▸ **Entries provided**
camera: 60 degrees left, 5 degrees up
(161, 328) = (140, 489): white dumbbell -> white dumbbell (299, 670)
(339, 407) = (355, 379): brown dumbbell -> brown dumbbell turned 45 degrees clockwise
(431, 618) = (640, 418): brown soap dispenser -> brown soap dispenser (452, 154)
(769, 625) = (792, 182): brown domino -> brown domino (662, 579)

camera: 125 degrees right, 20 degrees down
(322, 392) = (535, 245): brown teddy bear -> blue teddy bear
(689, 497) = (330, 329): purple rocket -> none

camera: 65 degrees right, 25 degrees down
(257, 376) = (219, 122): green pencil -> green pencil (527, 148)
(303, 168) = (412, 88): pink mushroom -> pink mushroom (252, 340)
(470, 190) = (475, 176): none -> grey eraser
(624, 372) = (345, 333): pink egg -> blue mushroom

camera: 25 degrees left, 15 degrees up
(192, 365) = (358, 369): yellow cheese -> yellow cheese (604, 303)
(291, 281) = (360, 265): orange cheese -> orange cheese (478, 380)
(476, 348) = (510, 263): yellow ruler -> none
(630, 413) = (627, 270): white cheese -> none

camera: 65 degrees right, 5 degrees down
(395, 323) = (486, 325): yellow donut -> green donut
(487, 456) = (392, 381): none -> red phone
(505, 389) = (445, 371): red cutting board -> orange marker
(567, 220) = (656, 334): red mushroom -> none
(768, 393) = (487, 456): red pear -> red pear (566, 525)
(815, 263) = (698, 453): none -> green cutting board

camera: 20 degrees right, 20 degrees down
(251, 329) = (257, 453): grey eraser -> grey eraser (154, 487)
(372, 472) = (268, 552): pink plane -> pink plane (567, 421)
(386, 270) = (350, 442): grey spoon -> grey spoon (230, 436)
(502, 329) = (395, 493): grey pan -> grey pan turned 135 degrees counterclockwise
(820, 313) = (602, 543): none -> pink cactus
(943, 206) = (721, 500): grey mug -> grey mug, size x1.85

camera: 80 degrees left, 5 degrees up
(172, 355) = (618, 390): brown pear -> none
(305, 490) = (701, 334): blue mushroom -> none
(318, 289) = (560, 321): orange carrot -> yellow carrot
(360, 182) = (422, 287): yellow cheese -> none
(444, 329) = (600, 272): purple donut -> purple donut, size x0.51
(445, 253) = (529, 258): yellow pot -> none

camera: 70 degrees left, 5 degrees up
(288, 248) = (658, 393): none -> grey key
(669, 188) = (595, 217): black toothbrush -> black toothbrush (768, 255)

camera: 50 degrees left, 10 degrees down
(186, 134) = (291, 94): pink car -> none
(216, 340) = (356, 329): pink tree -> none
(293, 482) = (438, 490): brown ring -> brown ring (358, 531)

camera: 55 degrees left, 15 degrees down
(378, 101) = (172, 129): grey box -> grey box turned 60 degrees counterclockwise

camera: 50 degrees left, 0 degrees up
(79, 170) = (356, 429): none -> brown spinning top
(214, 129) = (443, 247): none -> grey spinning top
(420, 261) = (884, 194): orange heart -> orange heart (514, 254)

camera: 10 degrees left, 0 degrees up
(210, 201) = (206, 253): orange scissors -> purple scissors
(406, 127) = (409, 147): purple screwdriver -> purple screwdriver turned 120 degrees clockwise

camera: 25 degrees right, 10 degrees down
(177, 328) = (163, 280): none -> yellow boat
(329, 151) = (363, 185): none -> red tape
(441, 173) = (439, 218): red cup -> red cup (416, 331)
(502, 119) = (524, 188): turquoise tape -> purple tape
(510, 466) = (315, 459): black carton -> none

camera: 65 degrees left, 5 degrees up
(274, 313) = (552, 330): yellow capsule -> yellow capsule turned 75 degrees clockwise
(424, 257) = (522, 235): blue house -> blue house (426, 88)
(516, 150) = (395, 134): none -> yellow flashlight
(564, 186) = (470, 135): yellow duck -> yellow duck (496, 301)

▸ **Directions for this task**
Each record must be reproduced exactly. Keep every one.

▸ **Problem solution**
camera: 60 degrees left, 5 degrees up
(161, 328) = (140, 489): white dumbbell -> white dumbbell (299, 670)
(339, 407) = (355, 379): brown dumbbell -> brown dumbbell turned 45 degrees clockwise
(431, 618) = (640, 418): brown soap dispenser -> brown soap dispenser (452, 154)
(769, 625) = (792, 182): brown domino -> brown domino (662, 579)

camera: 125 degrees right, 20 degrees down
(322, 392) = (535, 245): brown teddy bear -> blue teddy bear
(689, 497) = (330, 329): purple rocket -> none

camera: 65 degrees right, 25 degrees down
(257, 376) = (219, 122): green pencil -> green pencil (527, 148)
(303, 168) = (412, 88): pink mushroom -> pink mushroom (252, 340)
(470, 190) = (475, 176): none -> grey eraser
(624, 372) = (345, 333): pink egg -> blue mushroom

camera: 25 degrees left, 15 degrees up
(192, 365) = (358, 369): yellow cheese -> yellow cheese (604, 303)
(291, 281) = (360, 265): orange cheese -> orange cheese (478, 380)
(476, 348) = (510, 263): yellow ruler -> none
(630, 413) = (627, 270): white cheese -> none

camera: 65 degrees right, 5 degrees down
(395, 323) = (486, 325): yellow donut -> green donut
(487, 456) = (392, 381): none -> red phone
(505, 389) = (445, 371): red cutting board -> orange marker
(567, 220) = (656, 334): red mushroom -> none
(768, 393) = (487, 456): red pear -> red pear (566, 525)
(815, 263) = (698, 453): none -> green cutting board

camera: 20 degrees right, 20 degrees down
(251, 329) = (257, 453): grey eraser -> grey eraser (154, 487)
(372, 472) = (268, 552): pink plane -> pink plane (567, 421)
(386, 270) = (350, 442): grey spoon -> grey spoon (230, 436)
(502, 329) = (395, 493): grey pan -> grey pan turned 135 degrees counterclockwise
(820, 313) = (602, 543): none -> pink cactus
(943, 206) = (721, 500): grey mug -> grey mug, size x1.85

camera: 80 degrees left, 5 degrees up
(172, 355) = (618, 390): brown pear -> none
(305, 490) = (701, 334): blue mushroom -> none
(318, 289) = (560, 321): orange carrot -> yellow carrot
(360, 182) = (422, 287): yellow cheese -> none
(444, 329) = (600, 272): purple donut -> purple donut, size x0.51
(445, 253) = (529, 258): yellow pot -> none

camera: 70 degrees left, 5 degrees up
(288, 248) = (658, 393): none -> grey key
(669, 188) = (595, 217): black toothbrush -> black toothbrush (768, 255)

camera: 50 degrees left, 10 degrees down
(186, 134) = (291, 94): pink car -> none
(216, 340) = (356, 329): pink tree -> none
(293, 482) = (438, 490): brown ring -> brown ring (358, 531)

camera: 55 degrees left, 15 degrees down
(378, 101) = (172, 129): grey box -> grey box turned 60 degrees counterclockwise

camera: 50 degrees left, 0 degrees up
(79, 170) = (356, 429): none -> brown spinning top
(214, 129) = (443, 247): none -> grey spinning top
(420, 261) = (884, 194): orange heart -> orange heart (514, 254)

camera: 10 degrees left, 0 degrees up
(210, 201) = (206, 253): orange scissors -> purple scissors
(406, 127) = (409, 147): purple screwdriver -> purple screwdriver turned 120 degrees clockwise

camera: 25 degrees right, 10 degrees down
(177, 328) = (163, 280): none -> yellow boat
(329, 151) = (363, 185): none -> red tape
(441, 173) = (439, 218): red cup -> red cup (416, 331)
(502, 119) = (524, 188): turquoise tape -> purple tape
(510, 466) = (315, 459): black carton -> none

camera: 65 degrees left, 5 degrees up
(274, 313) = (552, 330): yellow capsule -> yellow capsule turned 75 degrees clockwise
(424, 257) = (522, 235): blue house -> blue house (426, 88)
(516, 150) = (395, 134): none -> yellow flashlight
(564, 186) = (470, 135): yellow duck -> yellow duck (496, 301)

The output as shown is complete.